TASK TO CARRY OUT →
Every line below between the one holding "R8: none -> 180k (+9V, SPK)" and the one holding "T1: NMOS IRF540", inclusive, should be copied exactly, and no other line.

RECORDED INFORMATION →
★ ★ ★
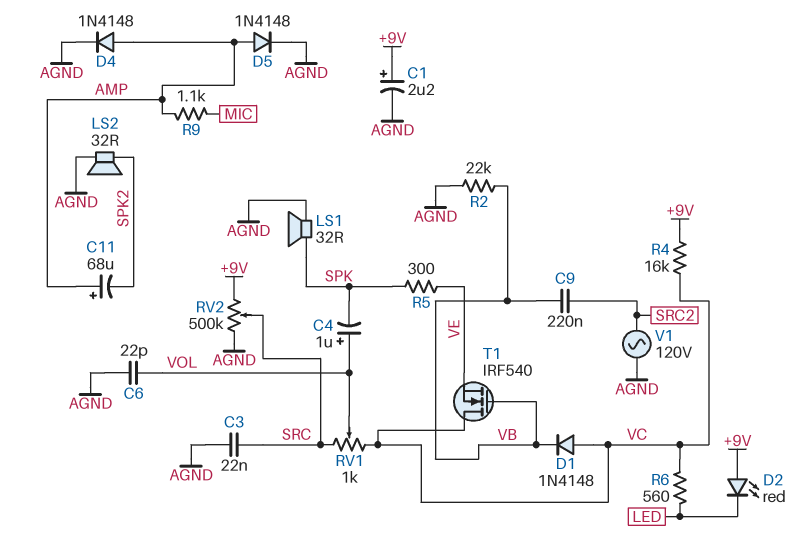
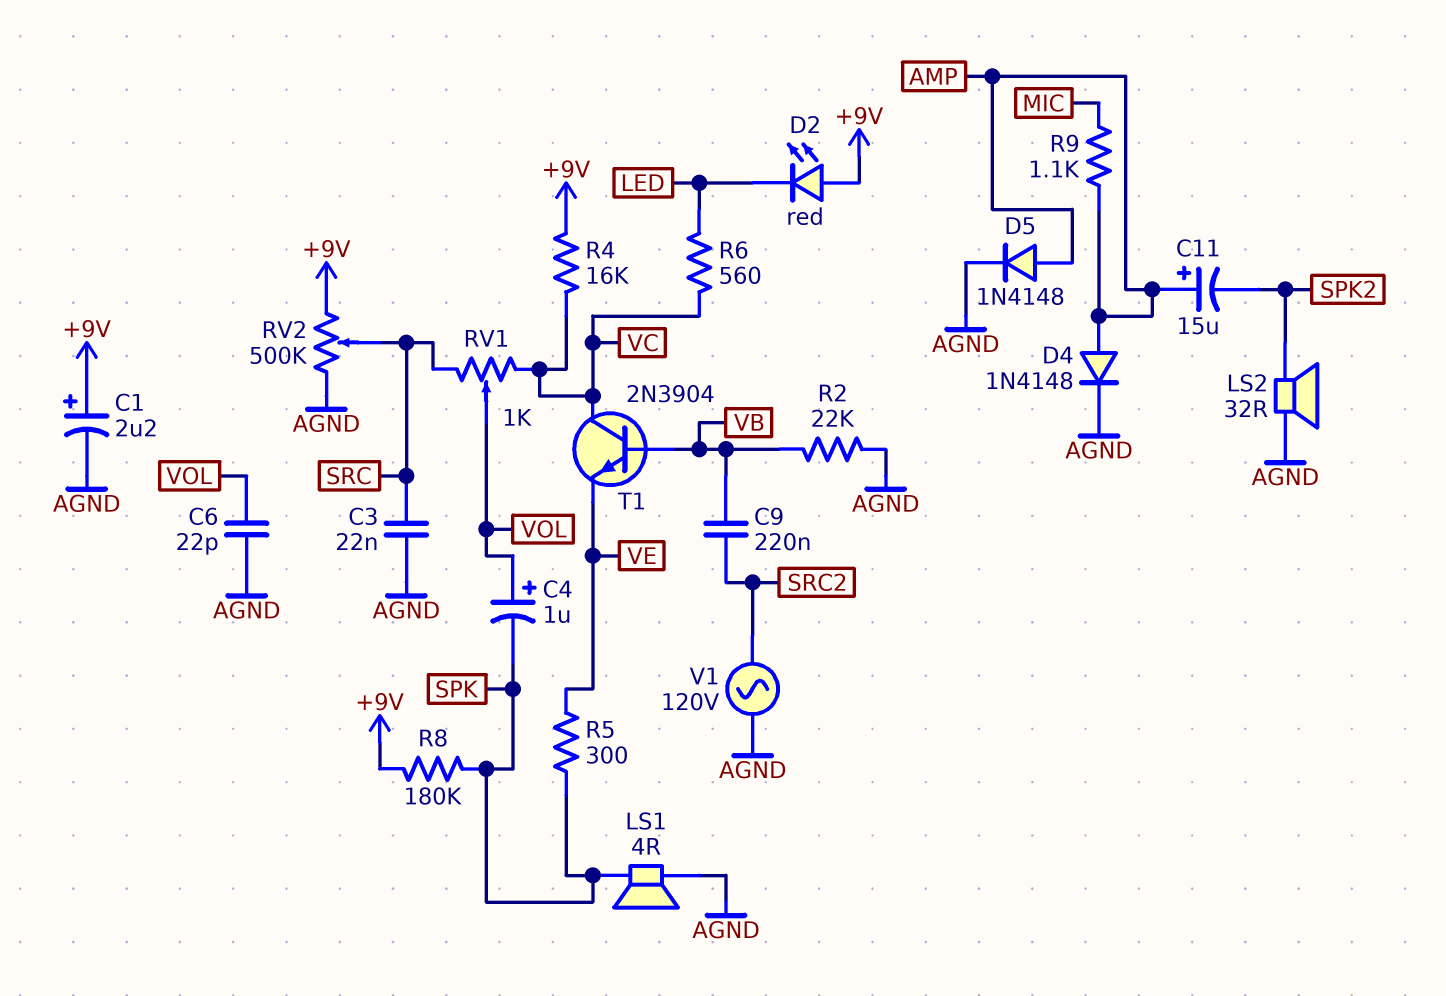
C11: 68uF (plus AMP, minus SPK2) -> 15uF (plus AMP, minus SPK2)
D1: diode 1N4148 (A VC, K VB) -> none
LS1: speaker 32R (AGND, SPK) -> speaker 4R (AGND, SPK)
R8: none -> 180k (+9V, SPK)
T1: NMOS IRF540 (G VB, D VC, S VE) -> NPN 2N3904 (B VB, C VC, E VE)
★ ★ ★
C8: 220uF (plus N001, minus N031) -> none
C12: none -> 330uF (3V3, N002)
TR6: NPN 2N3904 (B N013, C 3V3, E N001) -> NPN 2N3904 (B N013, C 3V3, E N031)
★ ★ ★
EXERCISE OUTPUT →
R8: none -> 180k (+9V, SPK)
T1: NMOS IRF540 (G VB, D VC, S VE) -> NPN 2N3904 (B VB, C VC, E VE)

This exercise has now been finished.